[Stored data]
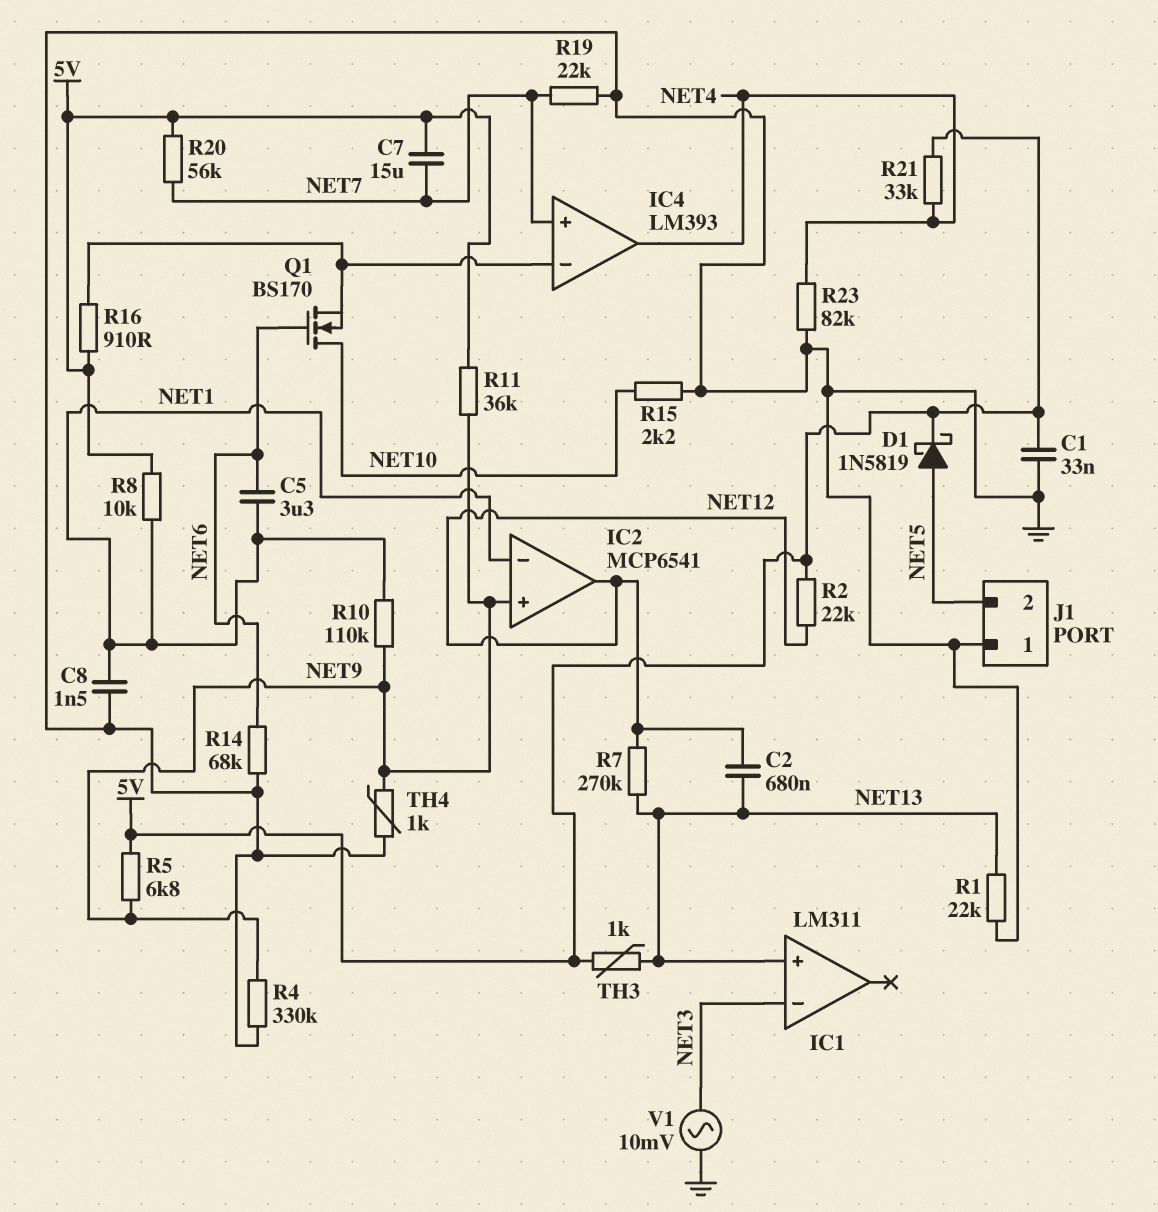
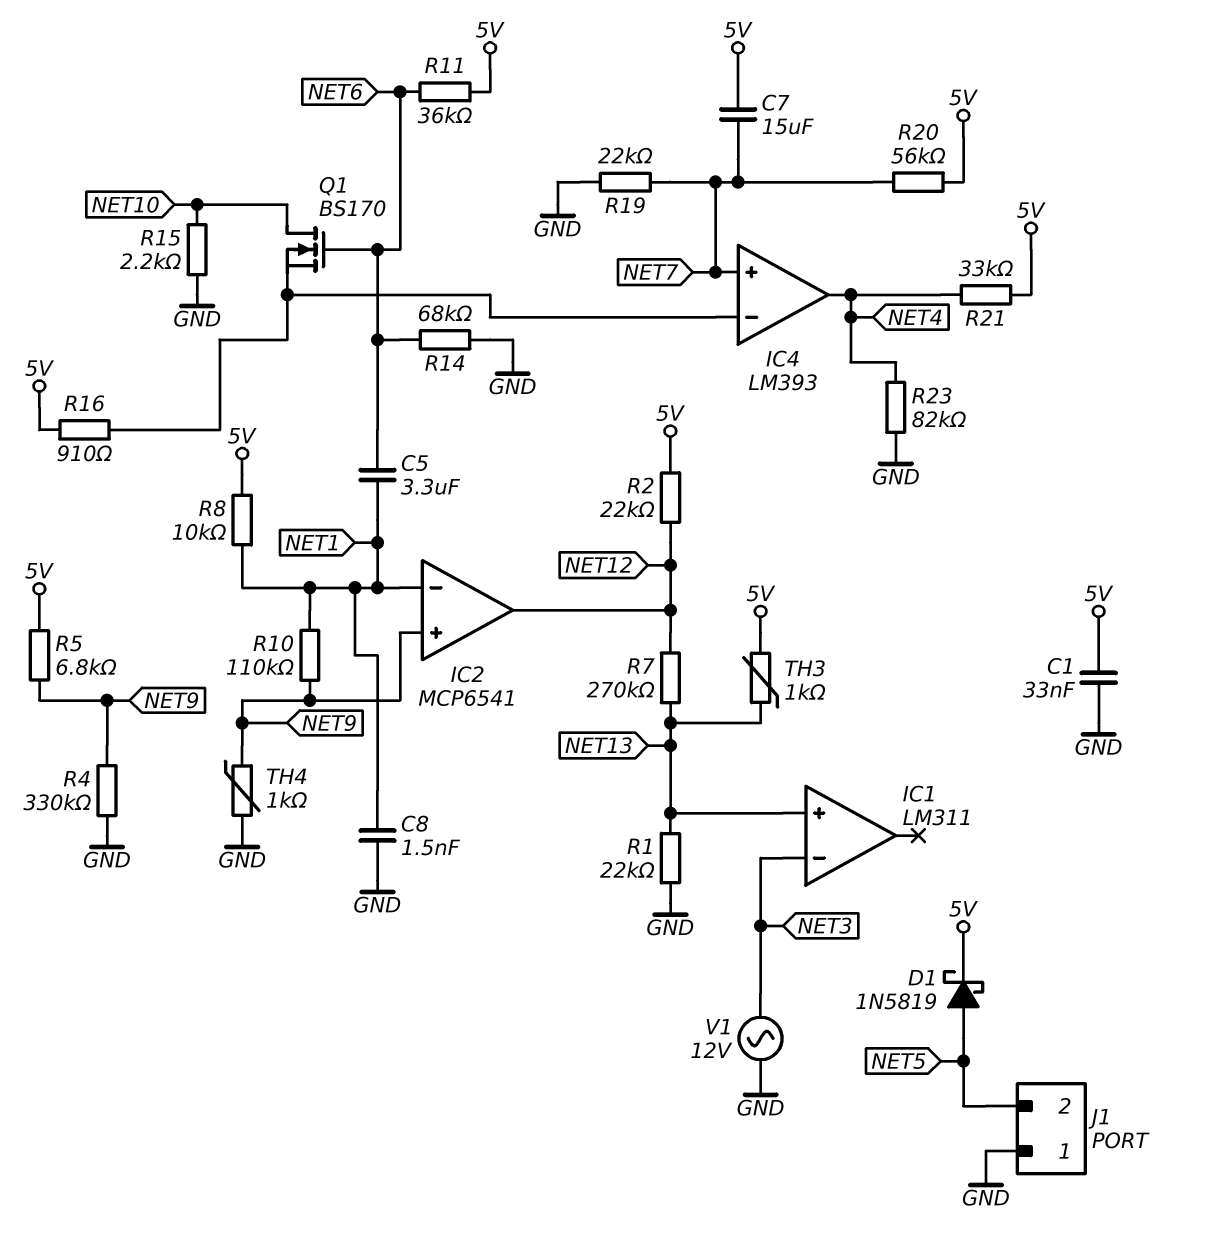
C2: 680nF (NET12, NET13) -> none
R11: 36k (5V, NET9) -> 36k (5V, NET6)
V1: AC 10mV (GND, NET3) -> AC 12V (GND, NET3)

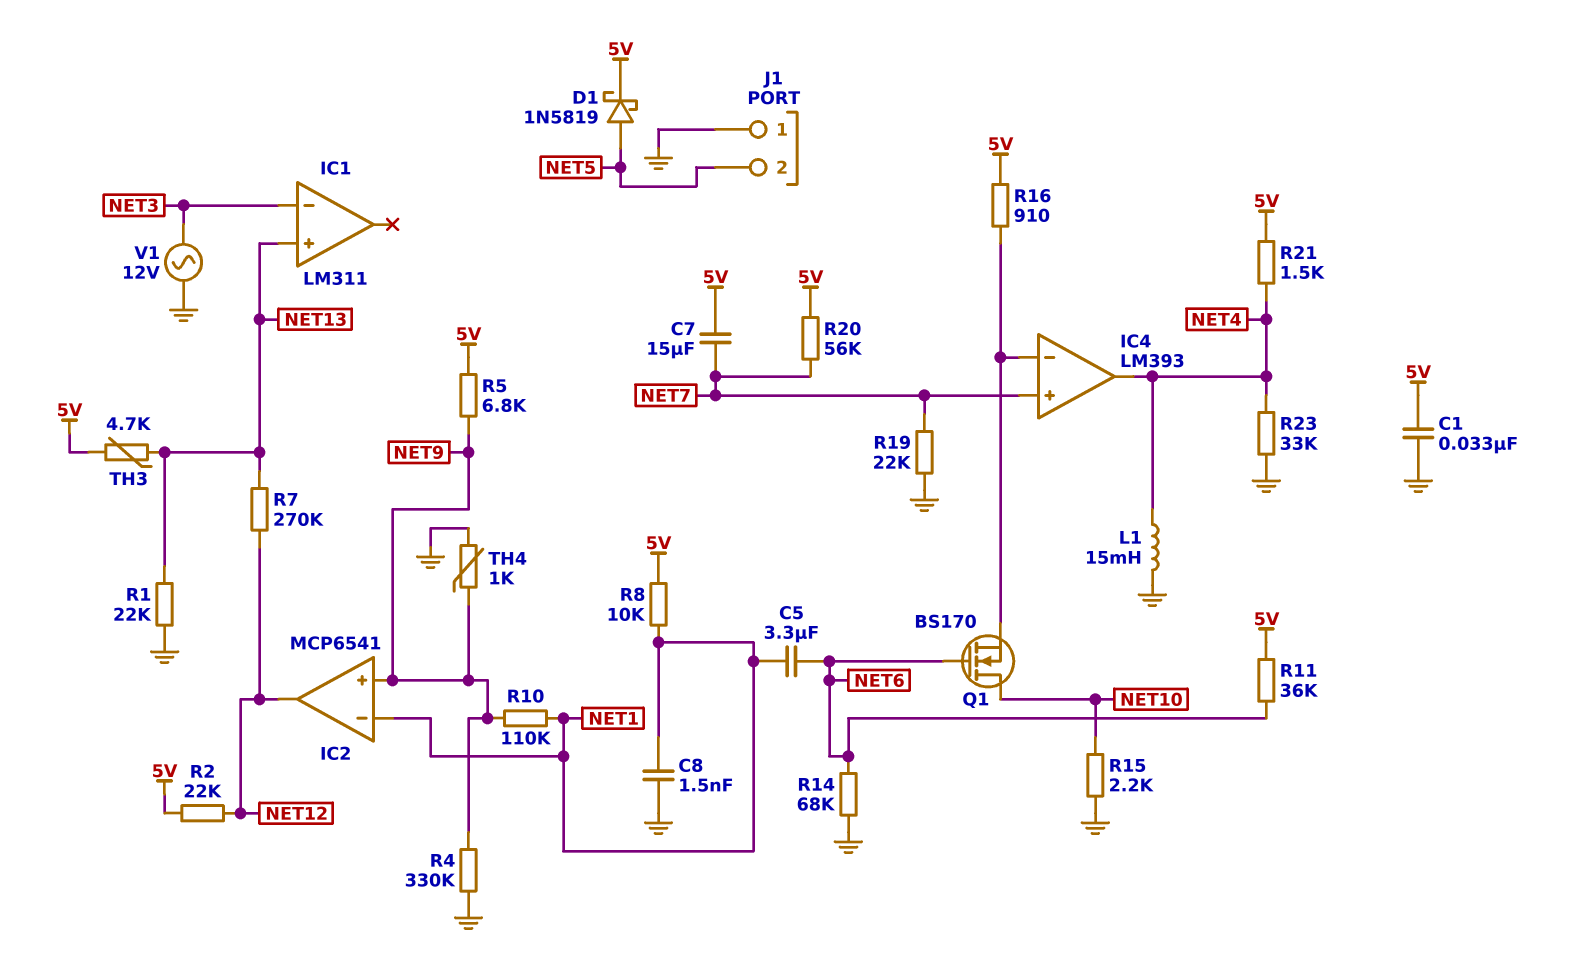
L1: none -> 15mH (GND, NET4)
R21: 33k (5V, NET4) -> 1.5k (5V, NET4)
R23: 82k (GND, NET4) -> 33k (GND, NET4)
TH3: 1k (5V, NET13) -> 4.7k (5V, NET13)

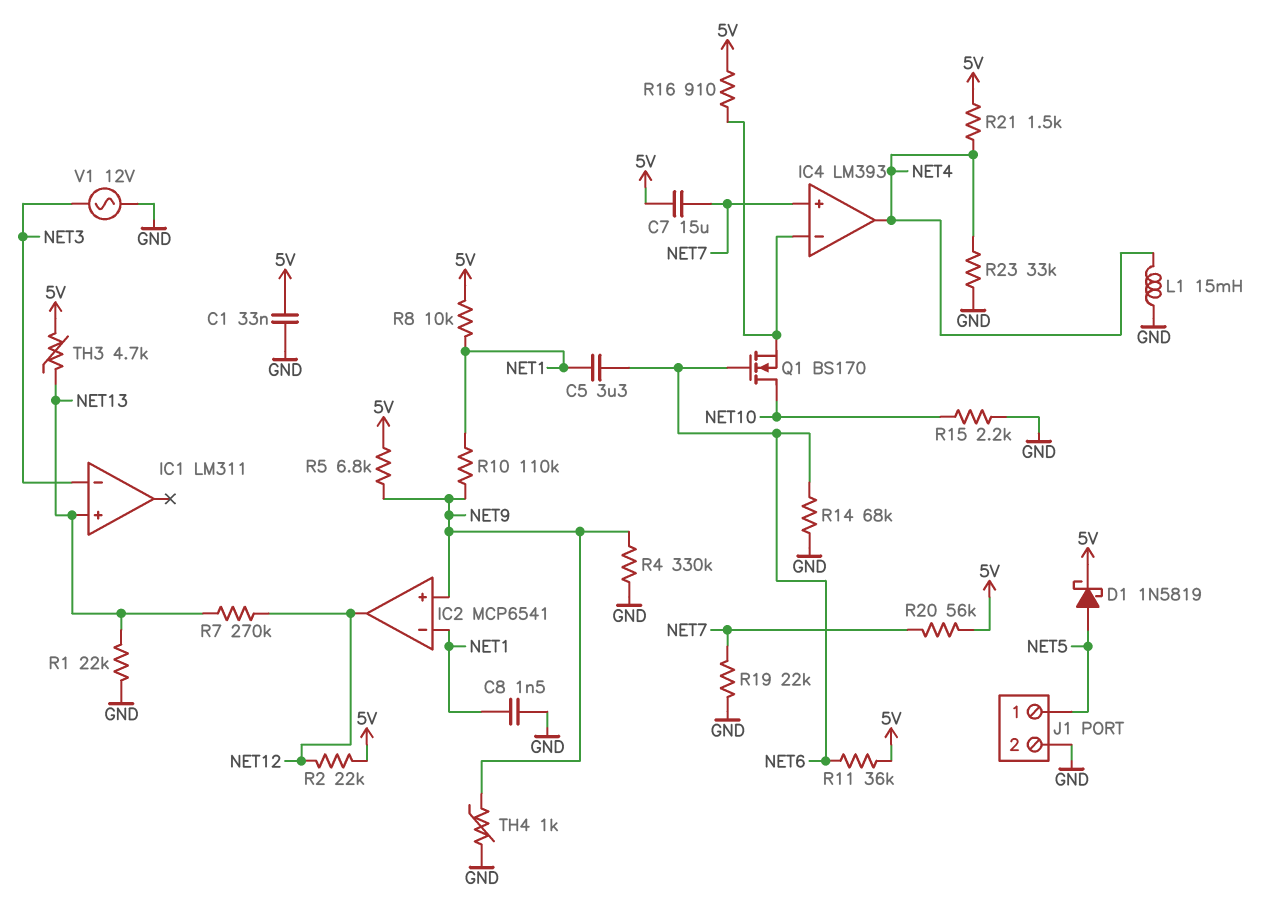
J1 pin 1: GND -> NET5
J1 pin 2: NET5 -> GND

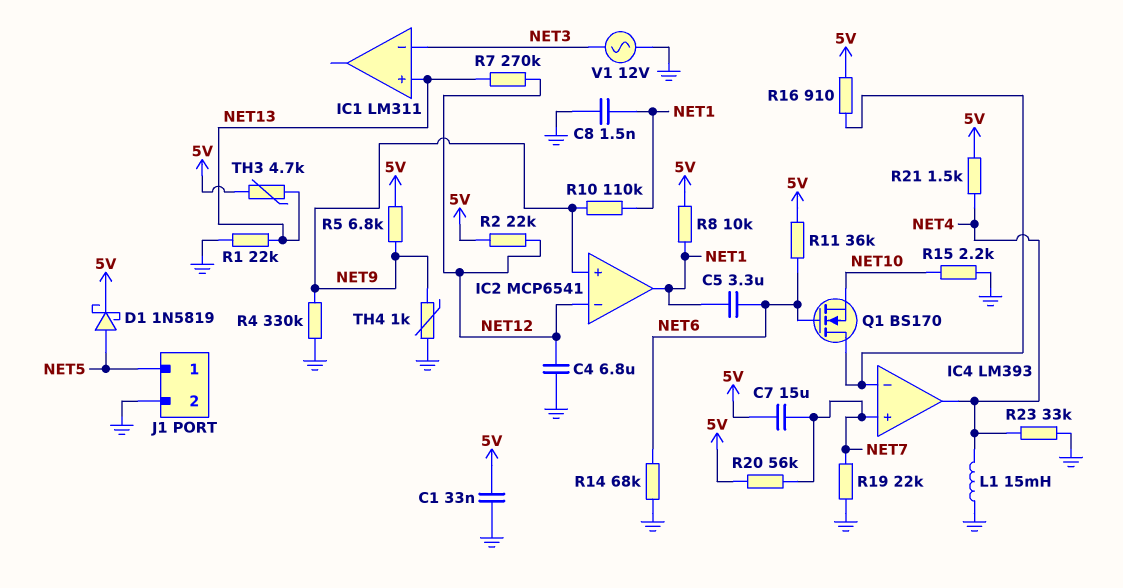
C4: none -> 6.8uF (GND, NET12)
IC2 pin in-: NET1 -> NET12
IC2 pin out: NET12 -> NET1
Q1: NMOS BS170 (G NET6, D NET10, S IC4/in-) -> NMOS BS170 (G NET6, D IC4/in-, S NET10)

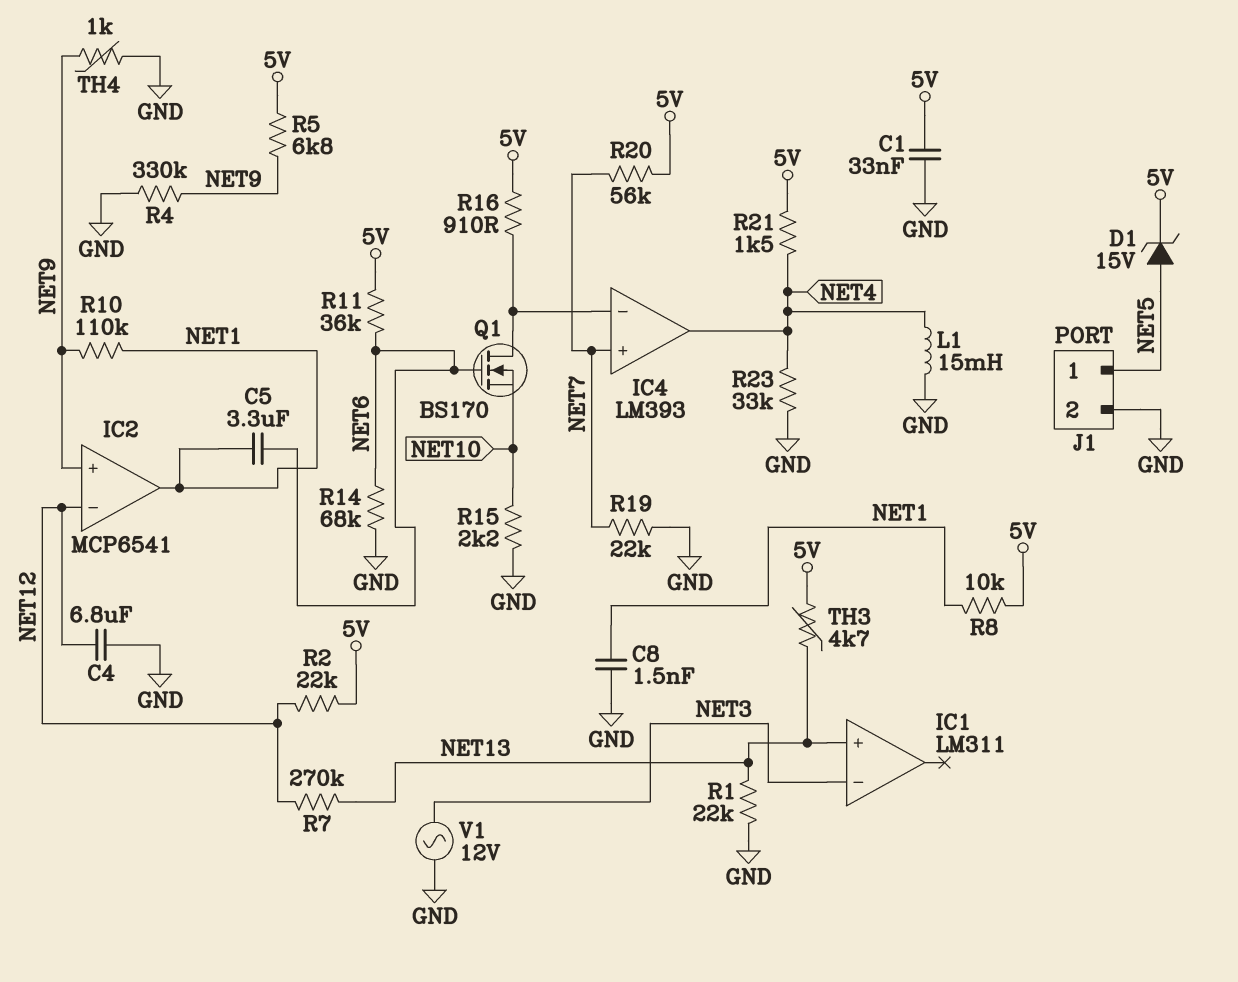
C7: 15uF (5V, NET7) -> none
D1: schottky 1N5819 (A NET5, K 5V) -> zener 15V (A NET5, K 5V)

→ **Aim of the exercise**:
From the entries above, select each line containing the string "none".

→ **Answer to this task**:
C2: 680nF (NET12, NET13) -> none
L1: none -> 15mH (GND, NET4)
C4: none -> 6.8uF (GND, NET12)
C7: 15uF (5V, NET7) -> none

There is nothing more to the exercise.